▶ [PROVIDED INFORMATION]
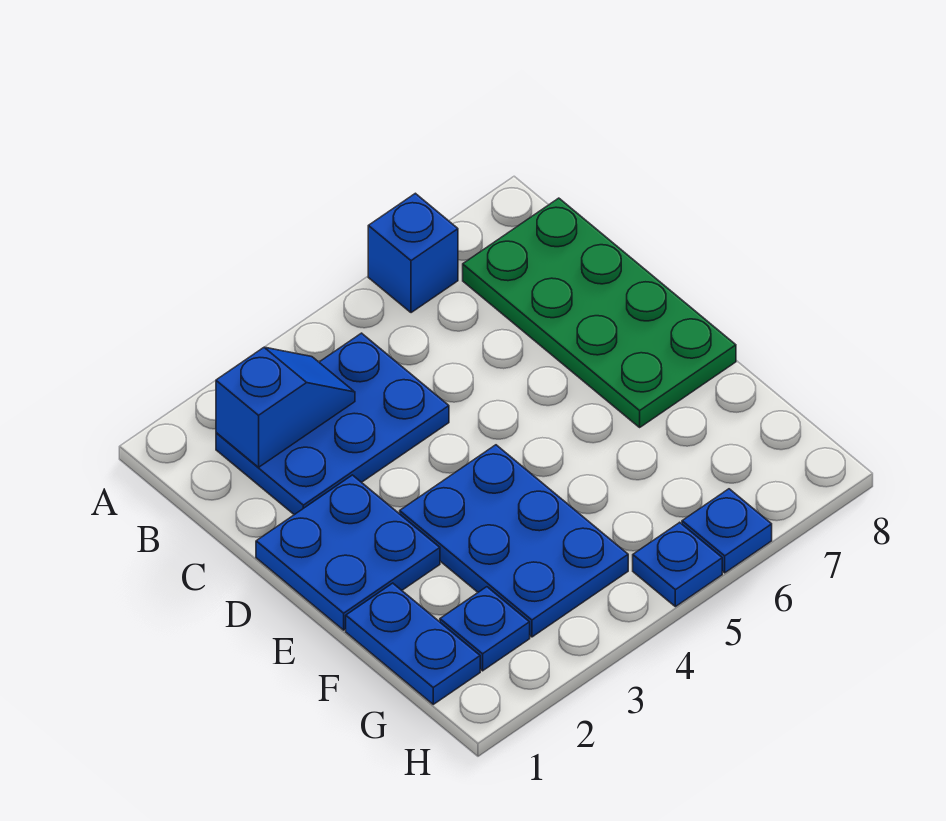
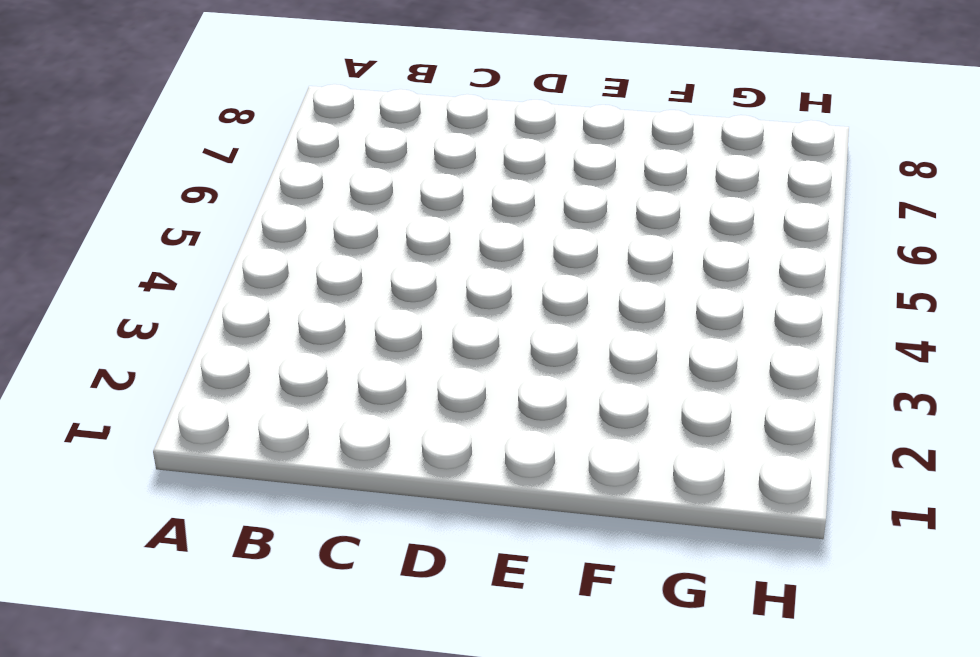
none -> blue brick A6 level 1
none -> blue plate B2:C4 level 1

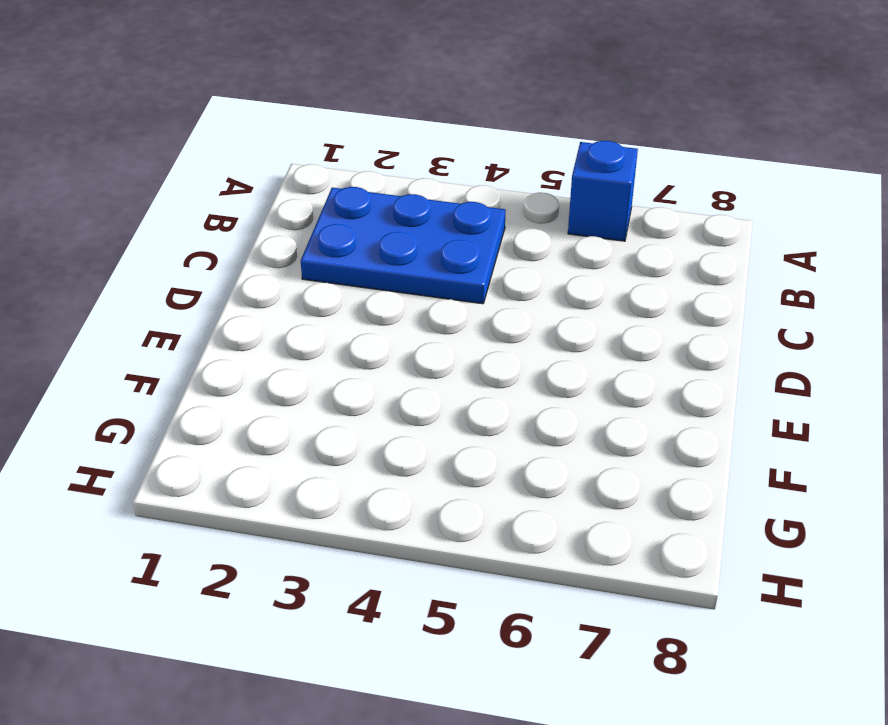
none -> green plate B7:E8 level 1
none -> blue plate D1:E2 level 1

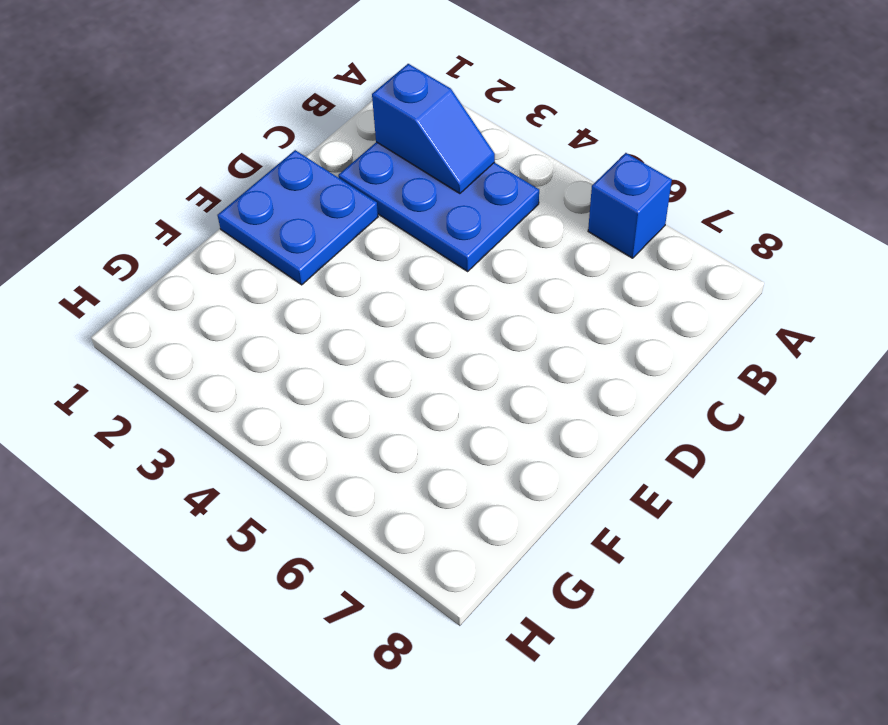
none -> green plate B7:E8 level 1
none -> blue plate E3:G4 level 1

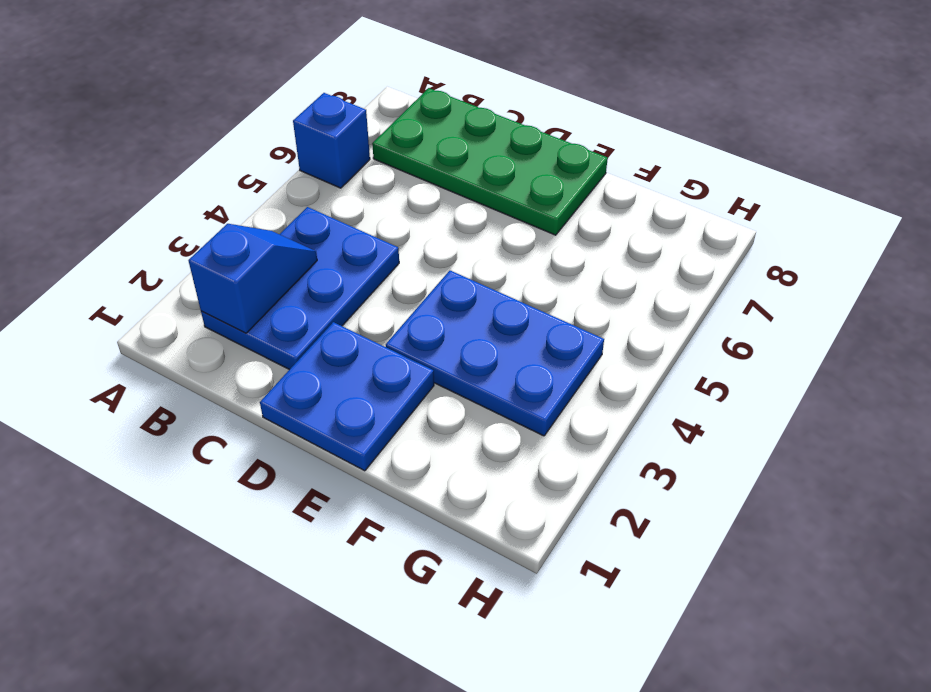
none -> blue plate F1:G1 level 1
none -> blue plate G2 level 1

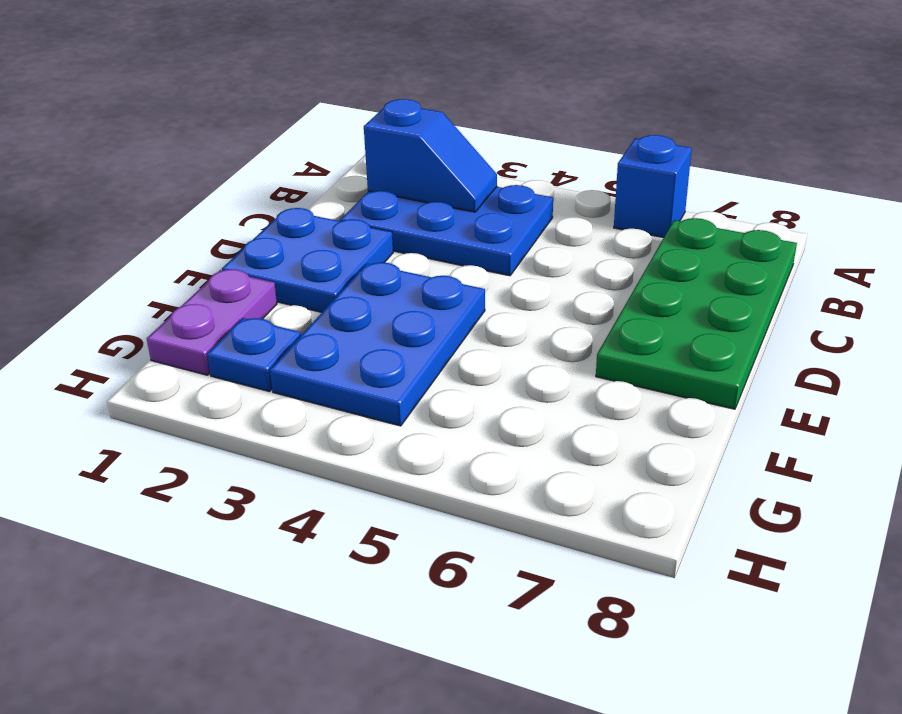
purple plate F1:G1 level 1 -> blue plate F1:G1 level 1
none -> blue plate H5 level 1
none -> blue plate H6 level 1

▶ [PROBLEM DESCRIPTION]
Only lines with the word "blue" go in the answer. Take them all from the entries above.

▶ [ANSWER SPACE]
none -> blue brick A6 level 1
none -> blue plate B2:C4 level 1
none -> blue plate D1:E2 level 1
none -> blue plate E3:G4 level 1
none -> blue plate F1:G1 level 1
none -> blue plate G2 level 1
purple plate F1:G1 level 1 -> blue plate F1:G1 level 1
none -> blue plate H5 level 1
none -> blue plate H6 level 1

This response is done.